## Directions
A picture-free, exact transcript of the entries below is required.

## Given data
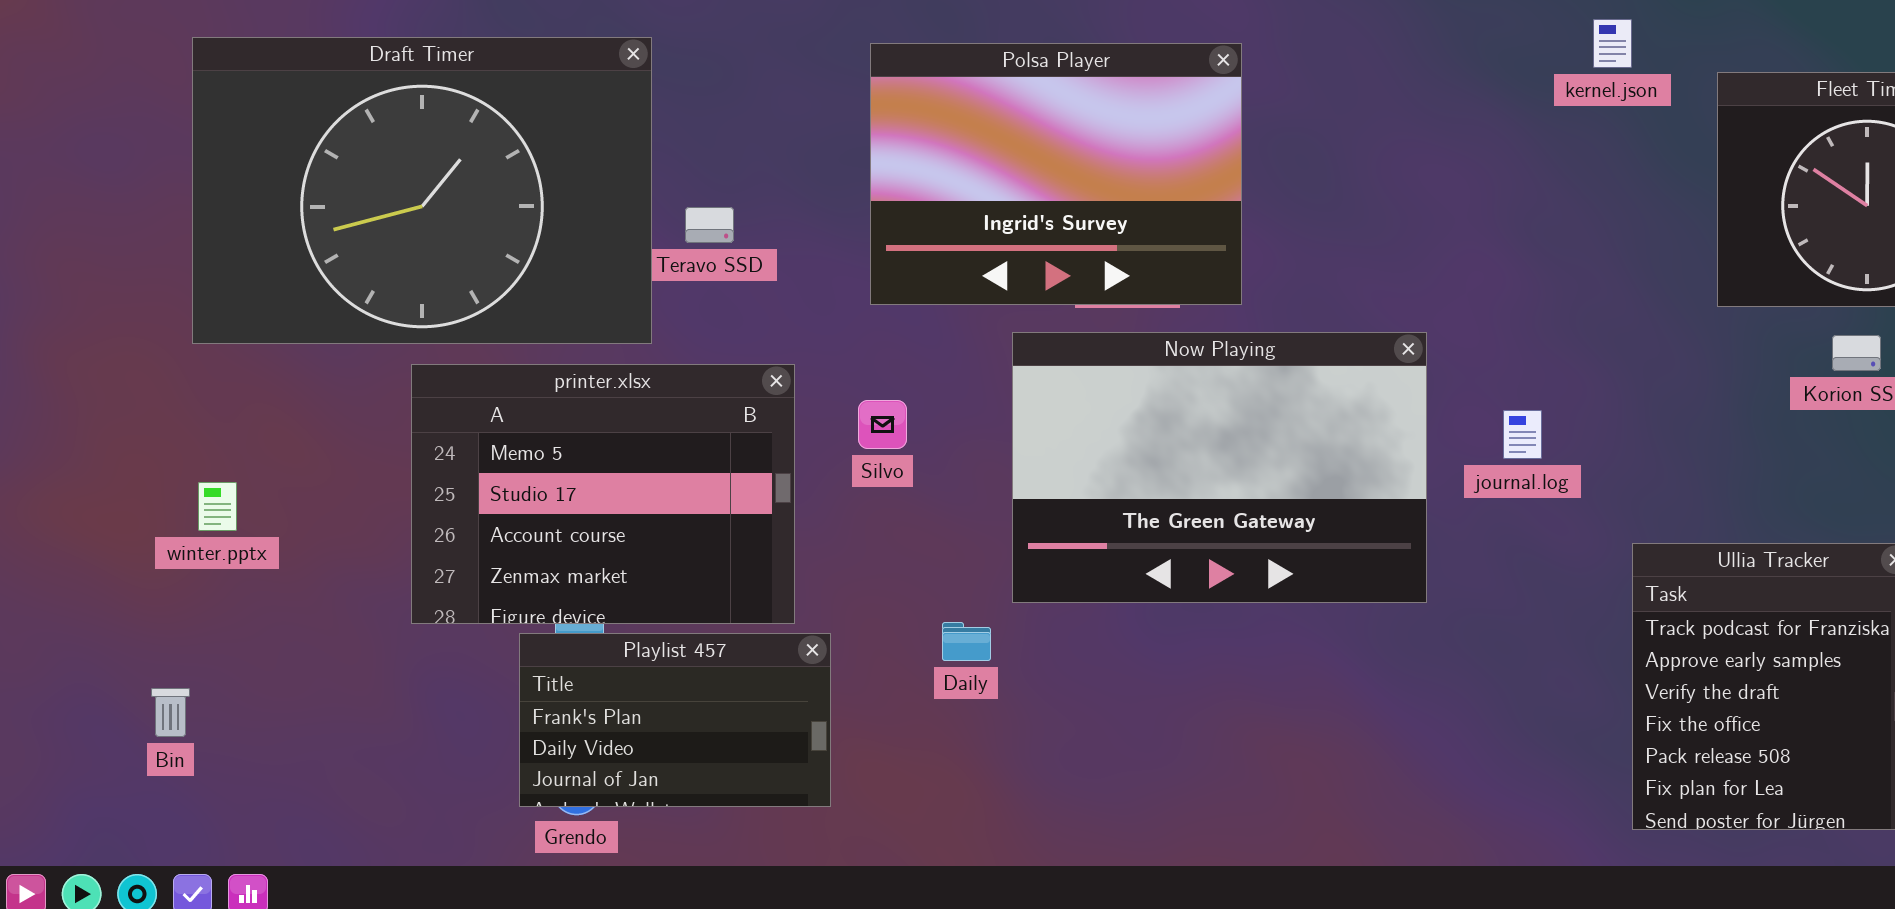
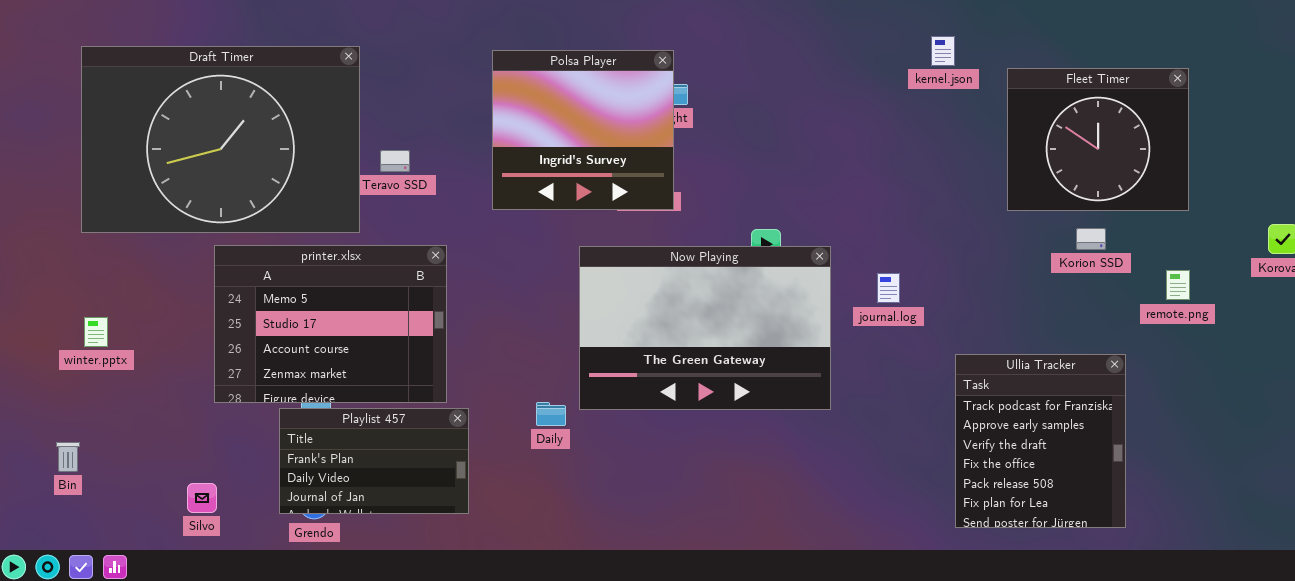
Polsa Player: [870,43,1242,305] -> [492,50,674,210], resized
Now Playing: [1012,332,1427,603] -> [579,246,831,410], moved
Silvo: [858,400,907,449] -> [187,483,217,513], moved

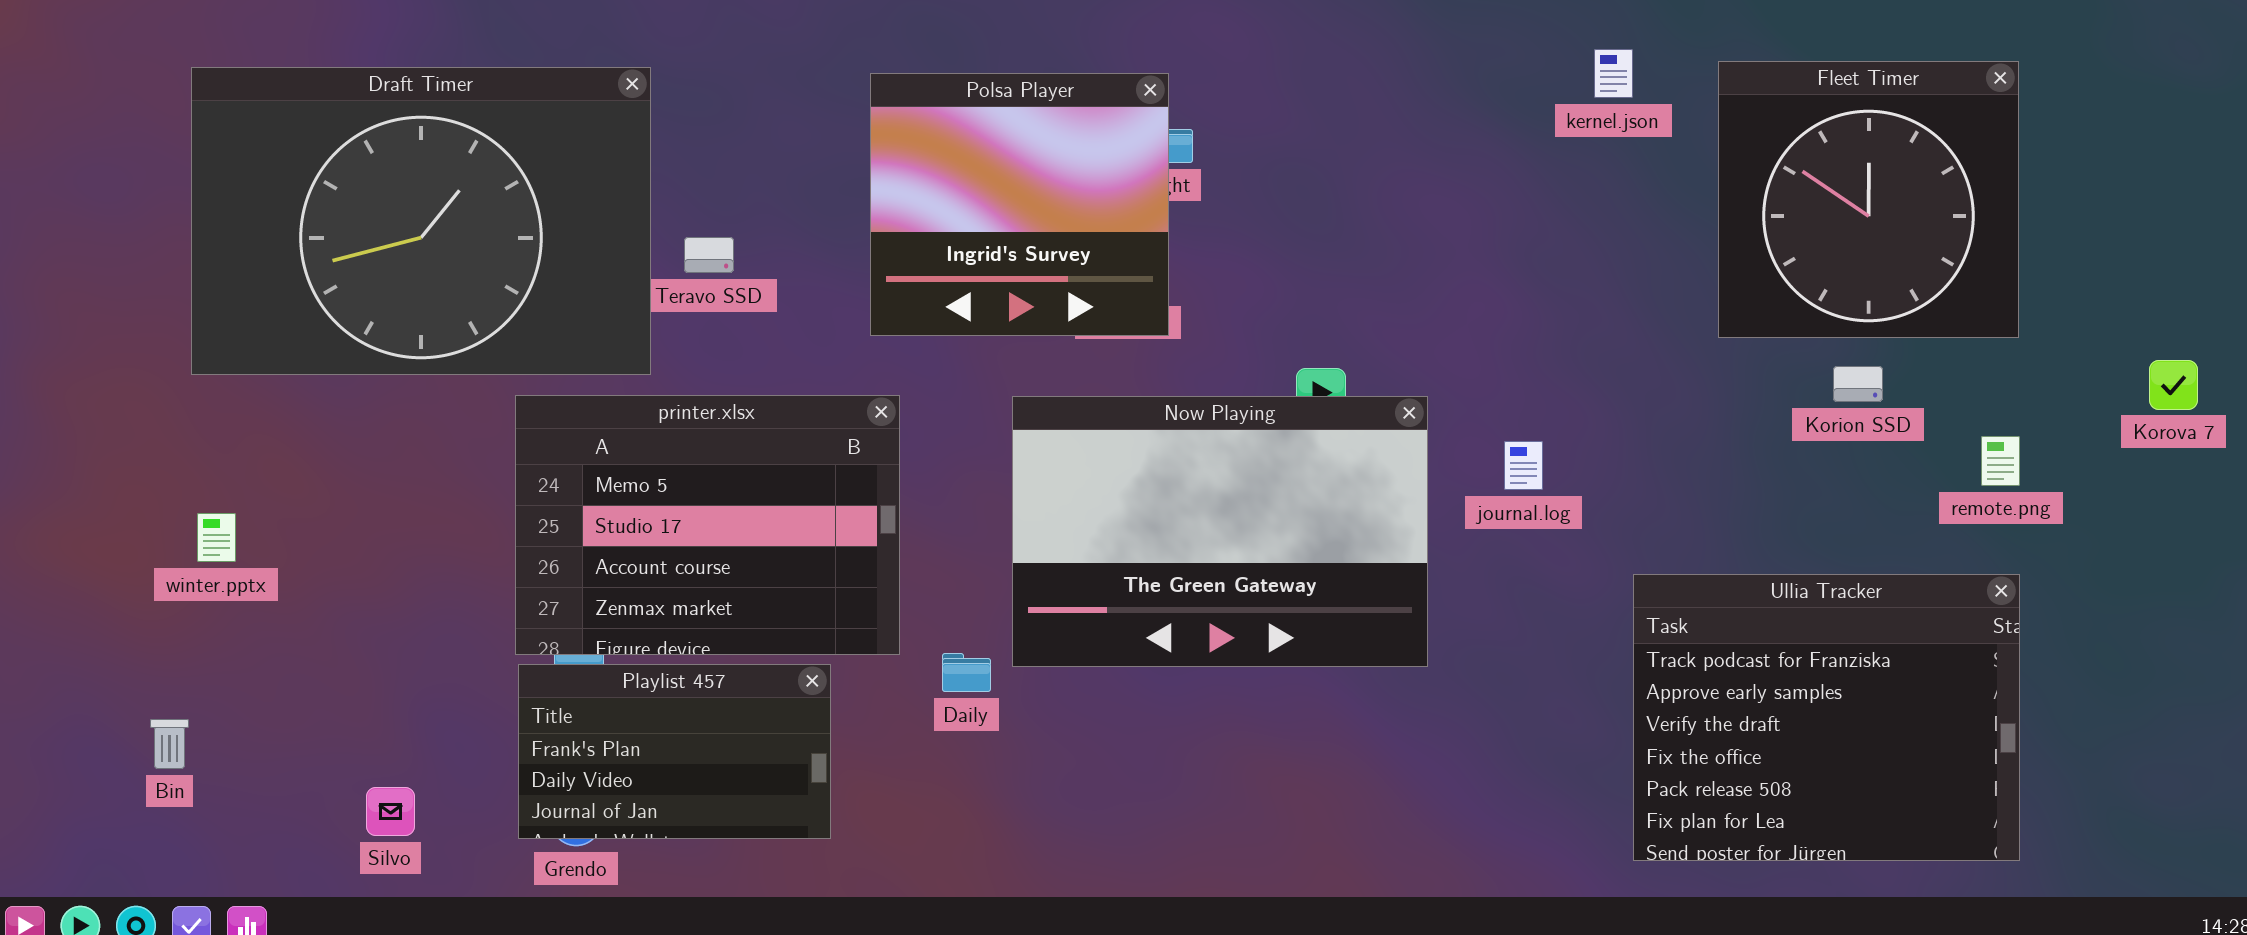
Fleet Timer: [1007,68,1189,211] -> [1718,61,2019,338], resized
printer.xlsx: [214,245,447,403] -> [515,395,900,655], moved
Ullia Tracker: [955,354,1126,528] -> [1633,574,2020,861], resized

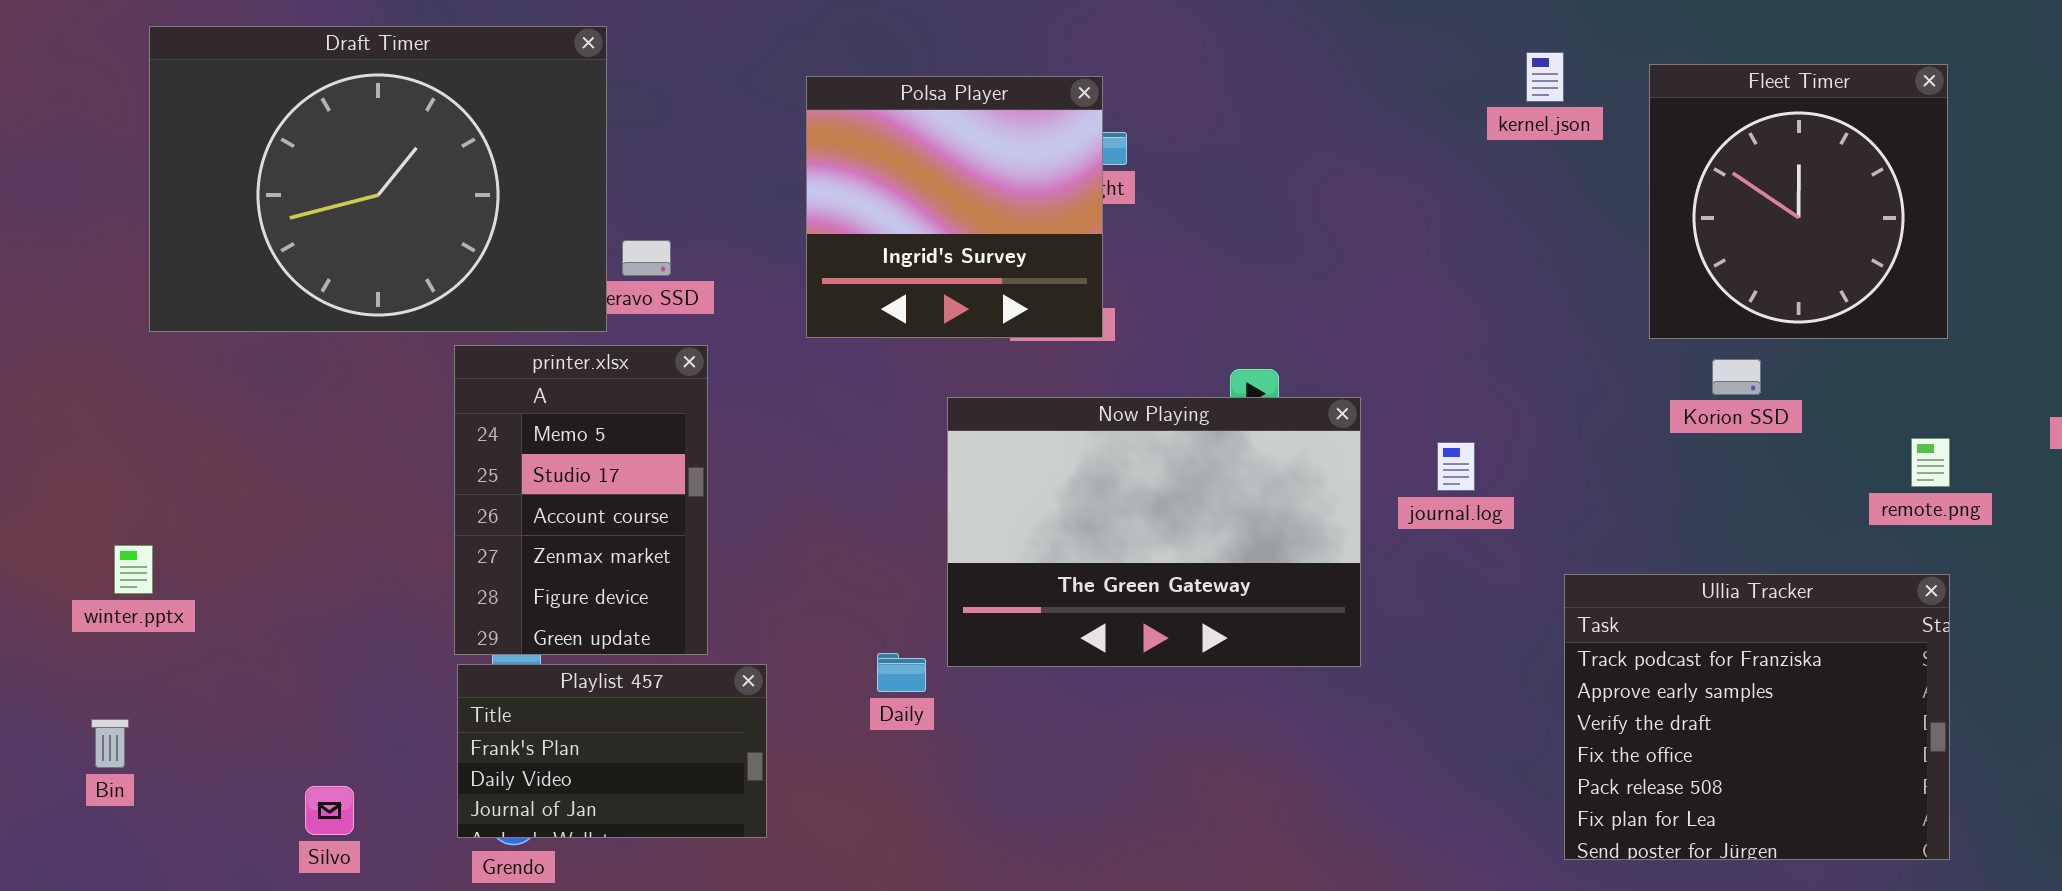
Draft Timer: [191,67,651,375] -> [149,26,607,332], moved
Korion SSD: [1833,366,1883,402] -> [1712,359,1761,395], moved
printer.xlsx: [515,395,900,655] -> [454,345,708,655], resized
winter.pptx: [197,513,236,562] -> [114,545,153,594], moved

## Your response
Polsa Player: [870,43,1242,305] -> [492,50,674,210], resized
Now Playing: [1012,332,1427,603] -> [579,246,831,410], moved
Silvo: [858,400,907,449] -> [187,483,217,513], moved

Fleet Timer: [1007,68,1189,211] -> [1718,61,2019,338], resized
printer.xlsx: [214,245,447,403] -> [515,395,900,655], moved
Ullia Tracker: [955,354,1126,528] -> [1633,574,2020,861], resized

Draft Timer: [191,67,651,375] -> [149,26,607,332], moved
Korion SSD: [1833,366,1883,402] -> [1712,359,1761,395], moved
printer.xlsx: [515,395,900,655] -> [454,345,708,655], resized
winter.pptx: [197,513,236,562] -> [114,545,153,594], moved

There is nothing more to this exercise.